• [Your instructions]: Using the material that follows, output exactly the lines from the one containing "none -> lime 1x1 brick [165,238,211,287]" through the one containing "none -> orange 1x1 brick [387,282,434,344]", with both ends kept.

• [Supplied data]:
########################################
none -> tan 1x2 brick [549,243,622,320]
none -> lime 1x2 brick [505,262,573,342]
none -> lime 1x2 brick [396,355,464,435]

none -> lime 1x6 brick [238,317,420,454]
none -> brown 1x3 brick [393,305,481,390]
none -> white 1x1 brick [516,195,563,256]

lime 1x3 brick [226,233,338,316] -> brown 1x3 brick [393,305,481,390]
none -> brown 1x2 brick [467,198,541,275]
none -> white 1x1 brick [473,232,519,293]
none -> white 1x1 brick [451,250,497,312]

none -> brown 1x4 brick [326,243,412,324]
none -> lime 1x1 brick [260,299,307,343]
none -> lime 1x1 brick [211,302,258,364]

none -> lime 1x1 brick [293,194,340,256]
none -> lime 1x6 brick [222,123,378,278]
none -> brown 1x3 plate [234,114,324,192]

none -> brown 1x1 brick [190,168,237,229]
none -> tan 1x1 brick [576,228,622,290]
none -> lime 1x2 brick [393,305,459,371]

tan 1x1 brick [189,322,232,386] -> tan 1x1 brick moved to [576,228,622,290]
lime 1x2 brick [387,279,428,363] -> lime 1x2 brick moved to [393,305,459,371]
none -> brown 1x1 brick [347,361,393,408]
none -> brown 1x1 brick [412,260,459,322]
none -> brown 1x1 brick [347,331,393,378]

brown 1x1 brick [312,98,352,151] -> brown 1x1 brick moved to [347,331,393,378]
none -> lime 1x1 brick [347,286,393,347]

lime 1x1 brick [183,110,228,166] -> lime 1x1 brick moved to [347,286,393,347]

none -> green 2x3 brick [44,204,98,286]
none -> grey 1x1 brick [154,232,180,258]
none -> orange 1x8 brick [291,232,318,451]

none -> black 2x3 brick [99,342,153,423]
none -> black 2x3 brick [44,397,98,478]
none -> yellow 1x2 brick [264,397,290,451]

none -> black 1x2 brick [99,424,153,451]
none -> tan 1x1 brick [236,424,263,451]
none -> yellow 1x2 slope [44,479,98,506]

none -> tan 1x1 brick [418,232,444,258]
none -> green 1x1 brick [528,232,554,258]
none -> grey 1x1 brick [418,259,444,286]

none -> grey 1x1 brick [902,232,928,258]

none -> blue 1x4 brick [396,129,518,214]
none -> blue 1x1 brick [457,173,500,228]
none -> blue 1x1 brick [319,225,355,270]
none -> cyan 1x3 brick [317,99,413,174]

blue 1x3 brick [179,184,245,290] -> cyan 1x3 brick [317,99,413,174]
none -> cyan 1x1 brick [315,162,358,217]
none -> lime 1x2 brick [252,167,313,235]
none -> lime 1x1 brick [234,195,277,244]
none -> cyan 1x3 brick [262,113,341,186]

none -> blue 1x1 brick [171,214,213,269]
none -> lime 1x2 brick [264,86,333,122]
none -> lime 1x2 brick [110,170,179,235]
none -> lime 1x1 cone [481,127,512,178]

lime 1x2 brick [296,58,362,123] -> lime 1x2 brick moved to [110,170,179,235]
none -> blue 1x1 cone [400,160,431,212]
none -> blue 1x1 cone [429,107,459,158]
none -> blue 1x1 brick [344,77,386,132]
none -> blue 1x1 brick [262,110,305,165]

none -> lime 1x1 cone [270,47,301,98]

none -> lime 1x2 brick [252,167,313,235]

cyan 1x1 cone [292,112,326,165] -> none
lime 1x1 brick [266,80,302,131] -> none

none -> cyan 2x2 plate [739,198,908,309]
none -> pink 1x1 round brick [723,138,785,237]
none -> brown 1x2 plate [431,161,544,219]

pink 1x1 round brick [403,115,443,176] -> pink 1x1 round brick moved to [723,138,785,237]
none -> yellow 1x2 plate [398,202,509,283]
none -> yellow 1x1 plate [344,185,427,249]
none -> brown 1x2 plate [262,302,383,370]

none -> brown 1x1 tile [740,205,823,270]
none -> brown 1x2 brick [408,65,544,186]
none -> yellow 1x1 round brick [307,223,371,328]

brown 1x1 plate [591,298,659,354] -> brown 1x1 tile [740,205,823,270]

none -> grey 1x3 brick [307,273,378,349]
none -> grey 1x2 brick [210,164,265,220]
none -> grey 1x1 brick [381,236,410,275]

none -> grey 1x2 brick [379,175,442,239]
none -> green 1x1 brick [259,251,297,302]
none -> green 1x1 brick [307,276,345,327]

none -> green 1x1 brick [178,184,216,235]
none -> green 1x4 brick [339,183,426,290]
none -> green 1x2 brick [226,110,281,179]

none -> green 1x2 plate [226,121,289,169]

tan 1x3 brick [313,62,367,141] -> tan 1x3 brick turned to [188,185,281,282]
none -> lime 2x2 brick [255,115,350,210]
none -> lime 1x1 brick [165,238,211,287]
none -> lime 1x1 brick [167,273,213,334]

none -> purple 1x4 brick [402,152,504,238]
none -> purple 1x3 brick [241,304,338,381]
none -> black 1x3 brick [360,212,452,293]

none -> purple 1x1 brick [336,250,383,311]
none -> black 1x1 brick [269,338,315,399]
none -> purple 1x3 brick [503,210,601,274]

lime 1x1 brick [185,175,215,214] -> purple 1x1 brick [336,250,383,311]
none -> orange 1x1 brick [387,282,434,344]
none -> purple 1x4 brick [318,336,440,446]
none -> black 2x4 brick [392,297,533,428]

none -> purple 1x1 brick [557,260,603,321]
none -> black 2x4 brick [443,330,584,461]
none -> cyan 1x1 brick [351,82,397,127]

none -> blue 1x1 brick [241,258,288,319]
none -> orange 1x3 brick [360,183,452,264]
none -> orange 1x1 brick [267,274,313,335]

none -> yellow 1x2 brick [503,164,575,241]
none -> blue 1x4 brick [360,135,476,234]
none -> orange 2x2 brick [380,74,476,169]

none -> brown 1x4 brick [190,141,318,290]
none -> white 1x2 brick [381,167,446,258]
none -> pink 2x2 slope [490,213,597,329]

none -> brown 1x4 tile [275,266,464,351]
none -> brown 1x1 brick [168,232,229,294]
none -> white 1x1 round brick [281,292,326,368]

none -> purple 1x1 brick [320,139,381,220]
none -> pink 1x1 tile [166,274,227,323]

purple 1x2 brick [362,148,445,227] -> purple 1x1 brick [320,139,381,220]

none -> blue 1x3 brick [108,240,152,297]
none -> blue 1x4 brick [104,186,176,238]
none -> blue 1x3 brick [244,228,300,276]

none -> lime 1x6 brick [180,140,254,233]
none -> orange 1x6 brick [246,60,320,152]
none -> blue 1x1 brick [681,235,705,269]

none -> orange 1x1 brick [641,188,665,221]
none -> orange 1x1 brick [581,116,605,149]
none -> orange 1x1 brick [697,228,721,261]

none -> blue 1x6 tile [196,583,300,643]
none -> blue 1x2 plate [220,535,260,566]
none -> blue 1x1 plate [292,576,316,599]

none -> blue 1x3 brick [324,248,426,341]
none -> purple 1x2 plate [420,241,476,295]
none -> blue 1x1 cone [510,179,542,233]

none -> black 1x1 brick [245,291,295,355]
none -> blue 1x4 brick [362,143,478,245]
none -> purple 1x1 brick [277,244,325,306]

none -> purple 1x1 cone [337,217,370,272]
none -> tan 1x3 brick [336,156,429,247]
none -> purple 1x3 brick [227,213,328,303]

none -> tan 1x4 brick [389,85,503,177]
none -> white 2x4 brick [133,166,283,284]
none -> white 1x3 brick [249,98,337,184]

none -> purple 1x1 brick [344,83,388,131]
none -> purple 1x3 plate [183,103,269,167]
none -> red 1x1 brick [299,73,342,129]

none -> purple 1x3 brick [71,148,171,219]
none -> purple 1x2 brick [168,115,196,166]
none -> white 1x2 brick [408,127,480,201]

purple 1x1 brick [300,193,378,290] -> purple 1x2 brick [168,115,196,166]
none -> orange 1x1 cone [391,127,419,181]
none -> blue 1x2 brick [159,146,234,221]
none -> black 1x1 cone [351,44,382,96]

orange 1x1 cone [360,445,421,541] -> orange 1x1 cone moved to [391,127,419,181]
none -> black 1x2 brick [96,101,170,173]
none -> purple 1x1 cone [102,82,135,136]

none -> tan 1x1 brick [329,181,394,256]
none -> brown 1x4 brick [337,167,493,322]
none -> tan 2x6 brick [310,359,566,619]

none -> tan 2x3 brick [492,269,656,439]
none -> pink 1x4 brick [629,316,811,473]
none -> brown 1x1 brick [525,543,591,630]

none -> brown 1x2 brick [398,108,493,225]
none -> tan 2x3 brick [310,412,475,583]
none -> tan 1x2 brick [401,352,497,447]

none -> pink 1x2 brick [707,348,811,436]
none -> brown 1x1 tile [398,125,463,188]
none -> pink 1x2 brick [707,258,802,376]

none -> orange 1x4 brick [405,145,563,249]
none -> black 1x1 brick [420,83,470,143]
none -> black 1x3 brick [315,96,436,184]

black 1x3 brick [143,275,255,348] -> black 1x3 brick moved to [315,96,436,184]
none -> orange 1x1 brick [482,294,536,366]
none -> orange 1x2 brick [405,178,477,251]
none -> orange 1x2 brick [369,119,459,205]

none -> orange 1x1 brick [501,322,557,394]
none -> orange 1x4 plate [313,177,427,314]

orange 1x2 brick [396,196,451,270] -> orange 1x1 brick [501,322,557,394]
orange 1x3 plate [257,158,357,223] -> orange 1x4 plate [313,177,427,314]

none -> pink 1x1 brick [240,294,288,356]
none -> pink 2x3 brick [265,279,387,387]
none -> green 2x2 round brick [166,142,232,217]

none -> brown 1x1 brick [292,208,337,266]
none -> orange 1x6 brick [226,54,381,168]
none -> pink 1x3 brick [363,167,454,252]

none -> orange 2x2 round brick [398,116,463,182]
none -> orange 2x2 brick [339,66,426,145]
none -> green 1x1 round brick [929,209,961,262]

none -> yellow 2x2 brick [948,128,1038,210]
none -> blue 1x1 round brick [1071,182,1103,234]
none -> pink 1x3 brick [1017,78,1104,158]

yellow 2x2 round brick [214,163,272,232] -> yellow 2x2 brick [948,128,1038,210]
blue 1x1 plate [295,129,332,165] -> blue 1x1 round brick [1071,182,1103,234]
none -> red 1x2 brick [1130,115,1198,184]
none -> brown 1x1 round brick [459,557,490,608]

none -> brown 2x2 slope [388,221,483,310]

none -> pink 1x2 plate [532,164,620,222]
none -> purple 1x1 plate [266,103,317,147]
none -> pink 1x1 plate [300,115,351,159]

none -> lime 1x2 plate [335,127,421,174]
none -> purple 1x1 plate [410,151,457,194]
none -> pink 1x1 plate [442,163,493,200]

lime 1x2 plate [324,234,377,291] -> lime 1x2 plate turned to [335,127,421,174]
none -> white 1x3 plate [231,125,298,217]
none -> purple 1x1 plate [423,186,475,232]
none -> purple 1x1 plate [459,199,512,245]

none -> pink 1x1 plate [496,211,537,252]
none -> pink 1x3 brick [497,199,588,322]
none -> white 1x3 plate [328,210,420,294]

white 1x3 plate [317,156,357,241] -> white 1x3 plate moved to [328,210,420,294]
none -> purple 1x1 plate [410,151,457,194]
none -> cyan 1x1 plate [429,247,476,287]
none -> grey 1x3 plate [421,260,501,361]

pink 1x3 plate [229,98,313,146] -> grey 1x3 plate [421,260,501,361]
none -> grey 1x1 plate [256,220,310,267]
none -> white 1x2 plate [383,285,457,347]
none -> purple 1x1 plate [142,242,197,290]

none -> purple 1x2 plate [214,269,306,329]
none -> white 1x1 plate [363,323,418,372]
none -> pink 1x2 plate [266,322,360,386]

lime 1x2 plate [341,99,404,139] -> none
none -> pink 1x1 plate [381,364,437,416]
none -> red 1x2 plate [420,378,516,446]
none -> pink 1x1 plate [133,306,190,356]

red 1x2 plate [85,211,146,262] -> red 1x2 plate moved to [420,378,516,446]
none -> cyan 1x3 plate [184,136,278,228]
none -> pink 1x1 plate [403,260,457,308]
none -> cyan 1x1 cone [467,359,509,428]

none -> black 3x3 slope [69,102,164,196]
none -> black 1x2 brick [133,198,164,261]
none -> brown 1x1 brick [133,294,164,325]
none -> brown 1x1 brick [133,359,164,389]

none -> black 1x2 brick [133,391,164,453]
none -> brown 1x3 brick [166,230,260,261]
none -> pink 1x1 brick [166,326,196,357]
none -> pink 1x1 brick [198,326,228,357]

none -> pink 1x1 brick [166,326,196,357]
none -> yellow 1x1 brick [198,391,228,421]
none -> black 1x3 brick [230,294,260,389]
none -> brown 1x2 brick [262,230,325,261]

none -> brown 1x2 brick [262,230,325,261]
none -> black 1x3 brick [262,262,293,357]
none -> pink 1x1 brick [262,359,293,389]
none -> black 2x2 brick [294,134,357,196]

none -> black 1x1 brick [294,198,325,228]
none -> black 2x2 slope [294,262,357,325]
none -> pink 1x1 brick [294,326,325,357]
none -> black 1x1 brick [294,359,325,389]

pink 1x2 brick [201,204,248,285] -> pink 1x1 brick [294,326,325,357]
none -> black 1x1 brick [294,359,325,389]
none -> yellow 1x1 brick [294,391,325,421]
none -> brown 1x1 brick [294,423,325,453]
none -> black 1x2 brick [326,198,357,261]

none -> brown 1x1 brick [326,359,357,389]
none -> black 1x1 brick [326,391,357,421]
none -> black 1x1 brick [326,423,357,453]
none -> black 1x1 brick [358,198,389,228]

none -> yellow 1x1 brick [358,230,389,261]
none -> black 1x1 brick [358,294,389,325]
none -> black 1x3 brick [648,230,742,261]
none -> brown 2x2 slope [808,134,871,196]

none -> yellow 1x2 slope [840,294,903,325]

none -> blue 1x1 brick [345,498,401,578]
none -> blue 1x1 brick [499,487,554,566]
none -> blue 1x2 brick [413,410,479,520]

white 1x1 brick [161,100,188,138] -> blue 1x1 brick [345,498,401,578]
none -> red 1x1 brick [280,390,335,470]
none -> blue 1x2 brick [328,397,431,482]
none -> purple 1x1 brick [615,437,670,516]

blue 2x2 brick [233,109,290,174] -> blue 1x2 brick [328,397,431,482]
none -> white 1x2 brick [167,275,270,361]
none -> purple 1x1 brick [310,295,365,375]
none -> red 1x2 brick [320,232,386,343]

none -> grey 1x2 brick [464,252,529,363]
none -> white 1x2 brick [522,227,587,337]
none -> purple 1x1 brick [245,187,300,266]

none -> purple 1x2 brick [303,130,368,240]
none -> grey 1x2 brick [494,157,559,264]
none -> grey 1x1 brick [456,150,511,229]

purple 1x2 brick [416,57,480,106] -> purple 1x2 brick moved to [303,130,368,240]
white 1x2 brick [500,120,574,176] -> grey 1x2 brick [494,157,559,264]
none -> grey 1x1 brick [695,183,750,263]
########################################
• [Reply to the task]:
none -> lime 1x1 brick [165,238,211,287]
none -> lime 1x1 brick [167,273,213,334]

none -> purple 1x4 brick [402,152,504,238]
none -> purple 1x3 brick [241,304,338,381]
none -> black 1x3 brick [360,212,452,293]

none -> purple 1x1 brick [336,250,383,311]
none -> black 1x1 brick [269,338,315,399]
none -> purple 1x3 brick [503,210,601,274]

lime 1x1 brick [185,175,215,214] -> purple 1x1 brick [336,250,383,311]
none -> orange 1x1 brick [387,282,434,344]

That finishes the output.